> _TASK ITEM_:
Every line below that includes the word "green" needs to be copied.

> _LISTED RECORDS_:
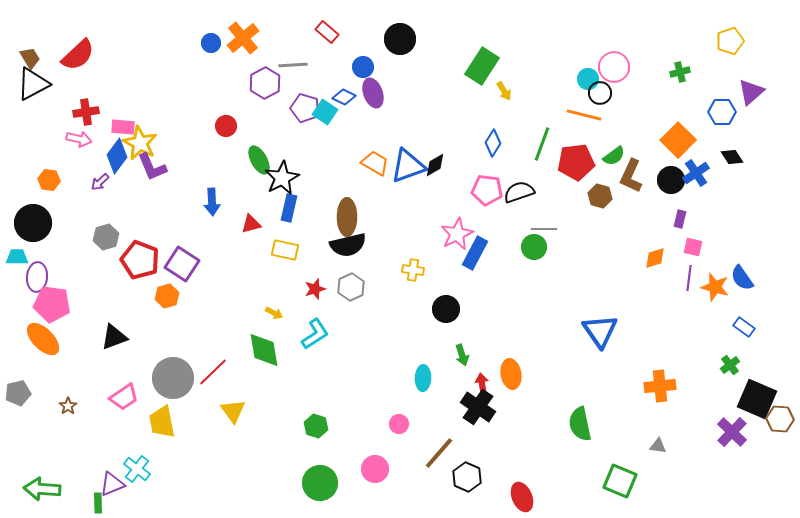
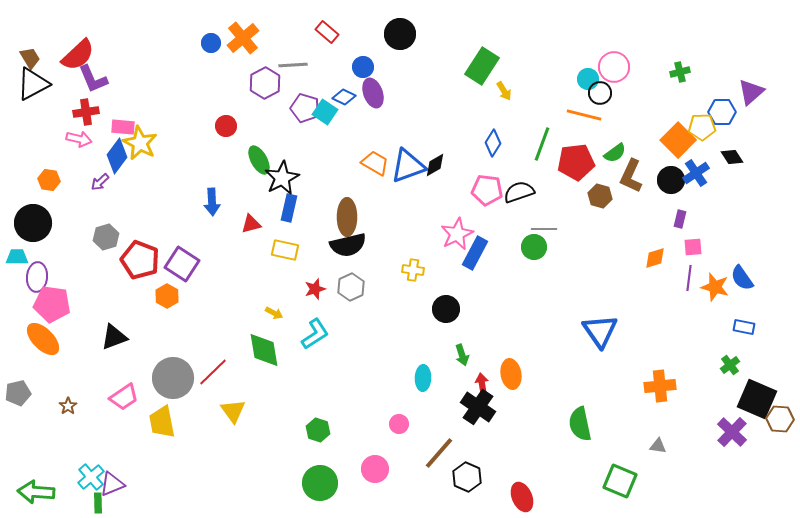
black circle at (400, 39): moved 5 px up
yellow pentagon at (730, 41): moved 28 px left, 86 px down; rotated 16 degrees clockwise
green semicircle at (614, 156): moved 1 px right, 3 px up
purple L-shape at (152, 167): moved 59 px left, 88 px up
pink square at (693, 247): rotated 18 degrees counterclockwise
orange hexagon at (167, 296): rotated 15 degrees counterclockwise
blue rectangle at (744, 327): rotated 25 degrees counterclockwise
green hexagon at (316, 426): moved 2 px right, 4 px down
cyan cross at (137, 469): moved 46 px left, 8 px down; rotated 12 degrees clockwise
green arrow at (42, 489): moved 6 px left, 3 px down
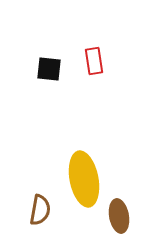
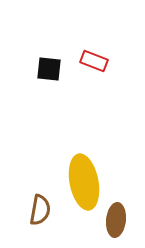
red rectangle: rotated 60 degrees counterclockwise
yellow ellipse: moved 3 px down
brown ellipse: moved 3 px left, 4 px down; rotated 16 degrees clockwise
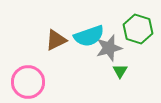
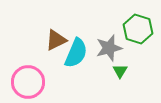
cyan semicircle: moved 13 px left, 17 px down; rotated 48 degrees counterclockwise
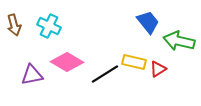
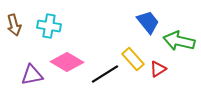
cyan cross: rotated 15 degrees counterclockwise
yellow rectangle: moved 1 px left, 3 px up; rotated 35 degrees clockwise
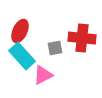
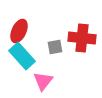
red ellipse: moved 1 px left
gray square: moved 1 px up
pink triangle: moved 6 px down; rotated 25 degrees counterclockwise
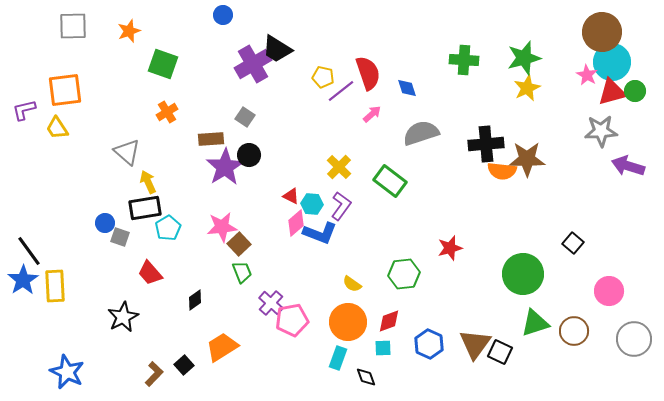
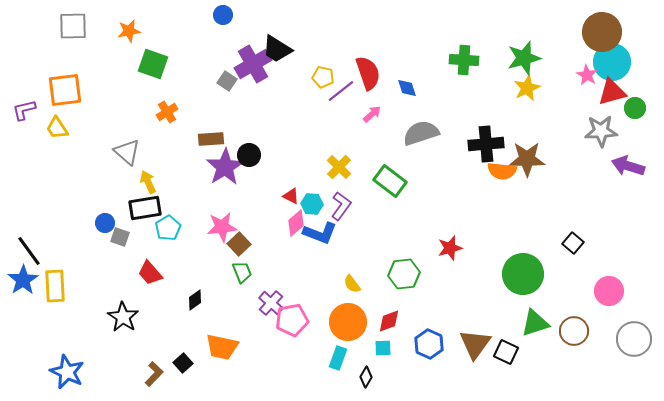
orange star at (129, 31): rotated 10 degrees clockwise
green square at (163, 64): moved 10 px left
green circle at (635, 91): moved 17 px down
gray square at (245, 117): moved 18 px left, 36 px up
yellow semicircle at (352, 284): rotated 18 degrees clockwise
black star at (123, 317): rotated 12 degrees counterclockwise
orange trapezoid at (222, 347): rotated 136 degrees counterclockwise
black square at (500, 352): moved 6 px right
black square at (184, 365): moved 1 px left, 2 px up
black diamond at (366, 377): rotated 50 degrees clockwise
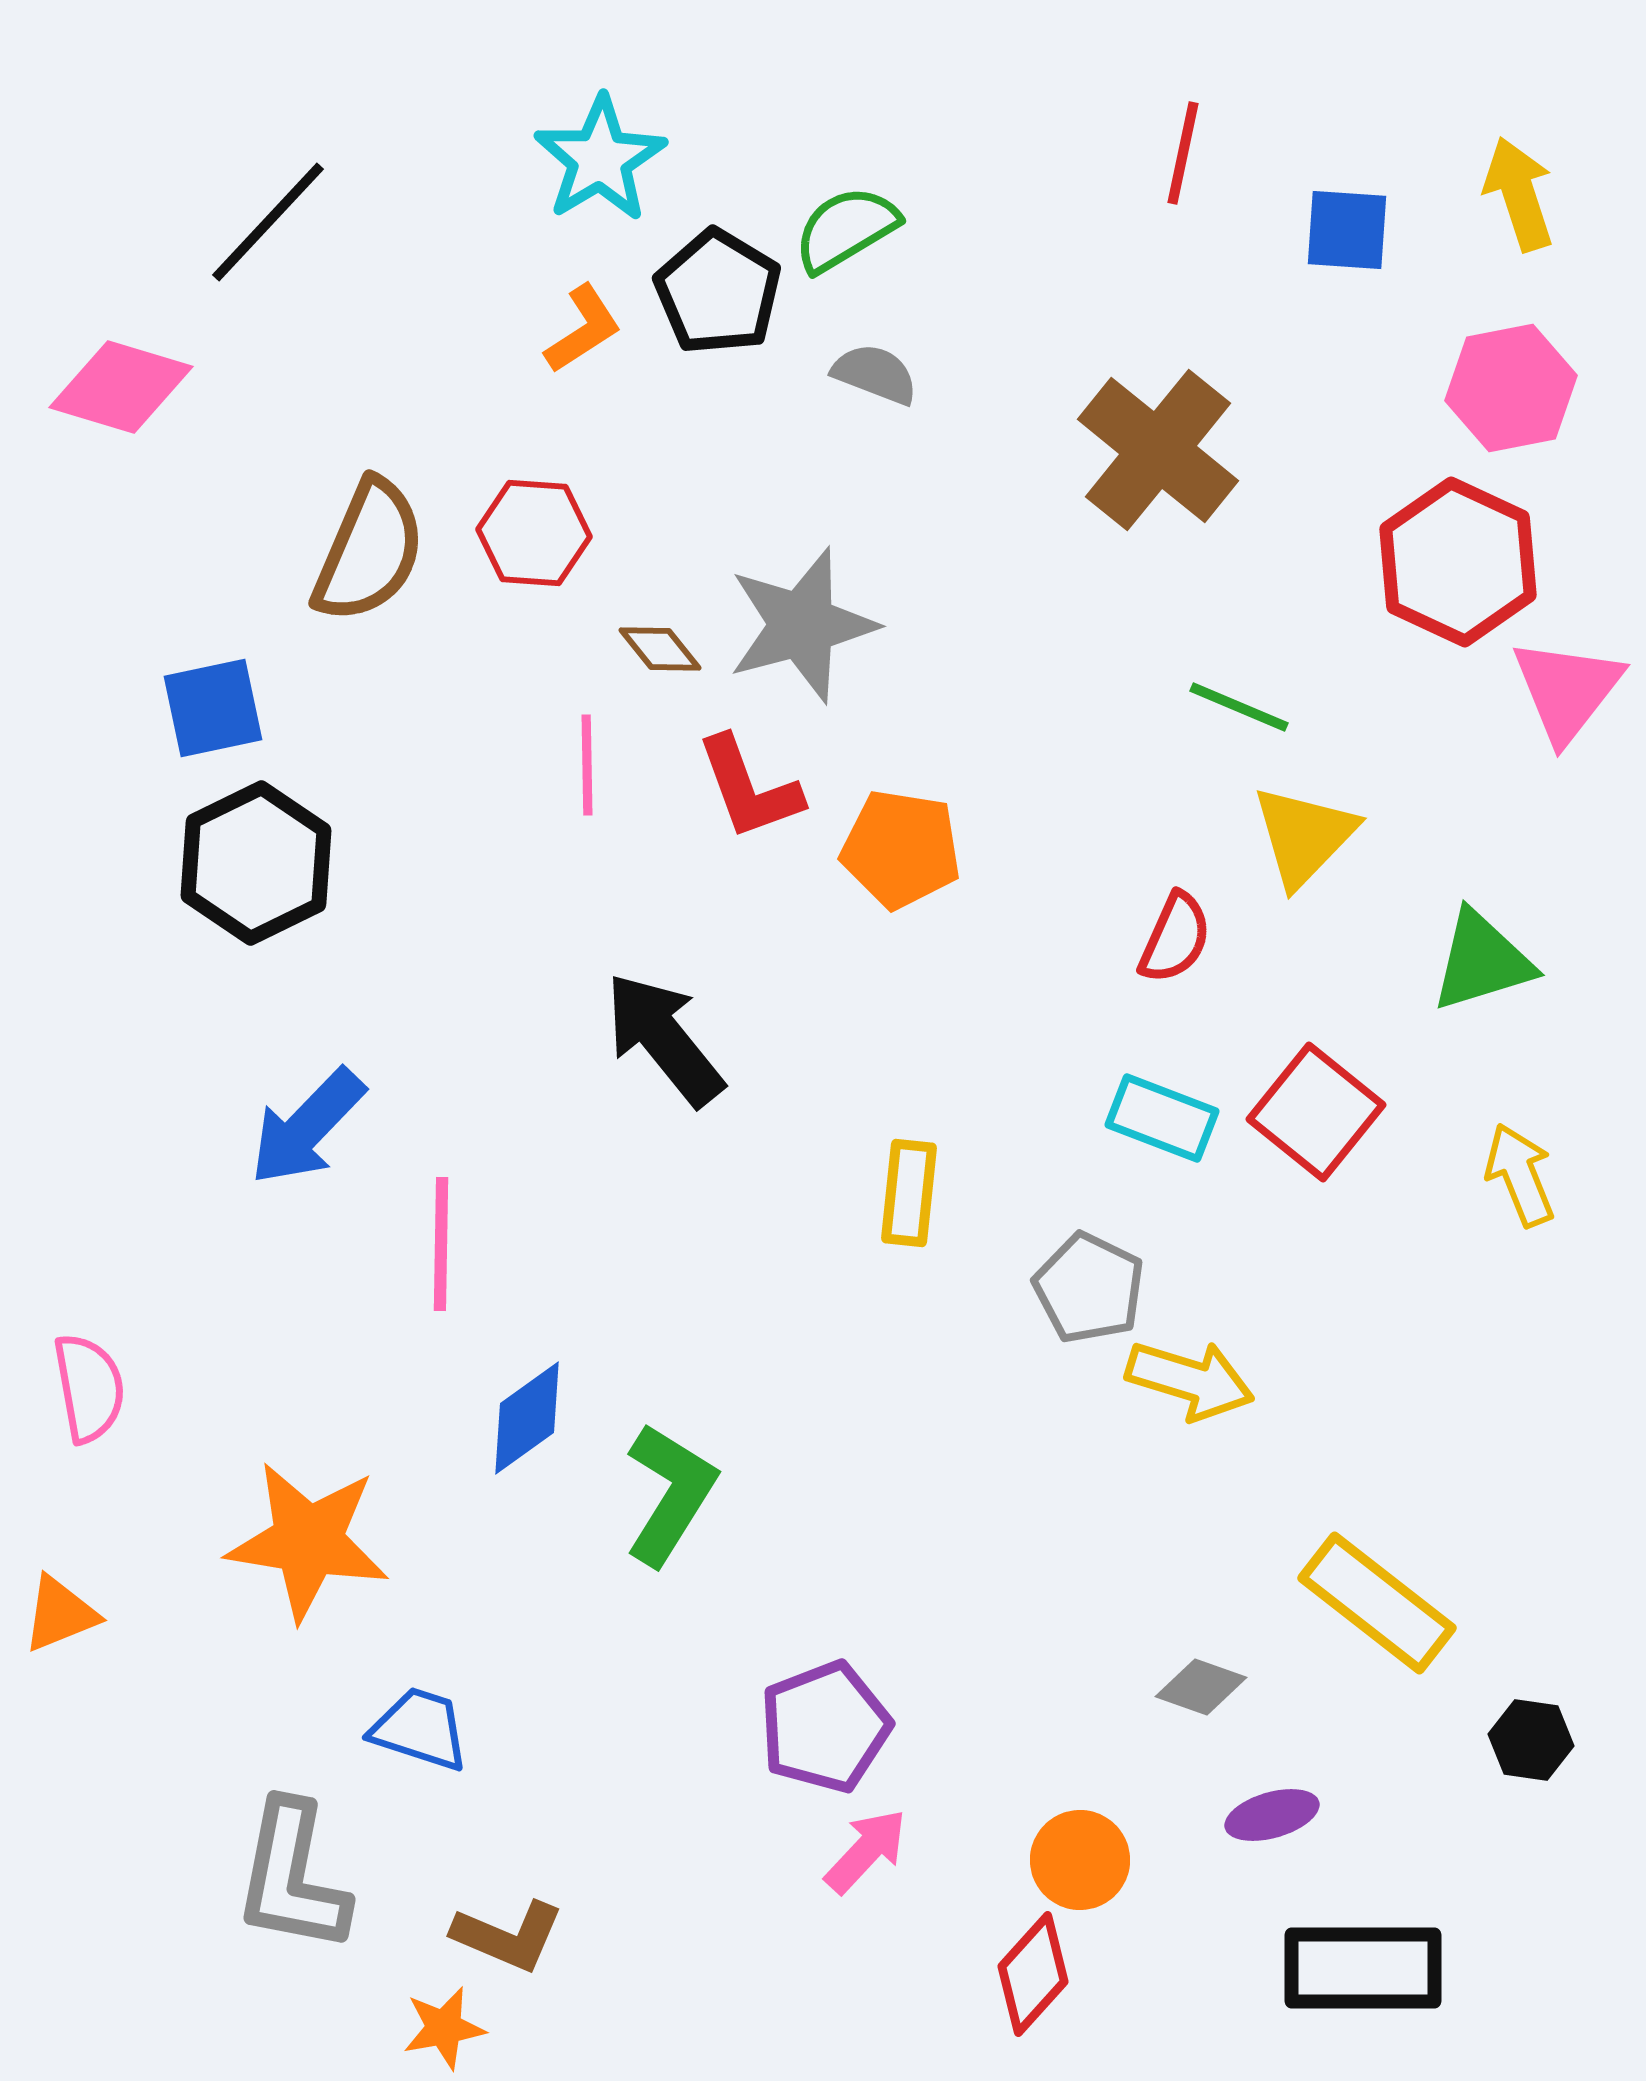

> _ANSWER AREA_:
green semicircle at (614, 156): moved 1 px right, 3 px up
green hexagon at (316, 426): moved 2 px right, 4 px down
green arrow at (42, 489): moved 6 px left, 3 px down
green square at (163, 64): moved 10 px left
green circle at (635, 91): moved 17 px down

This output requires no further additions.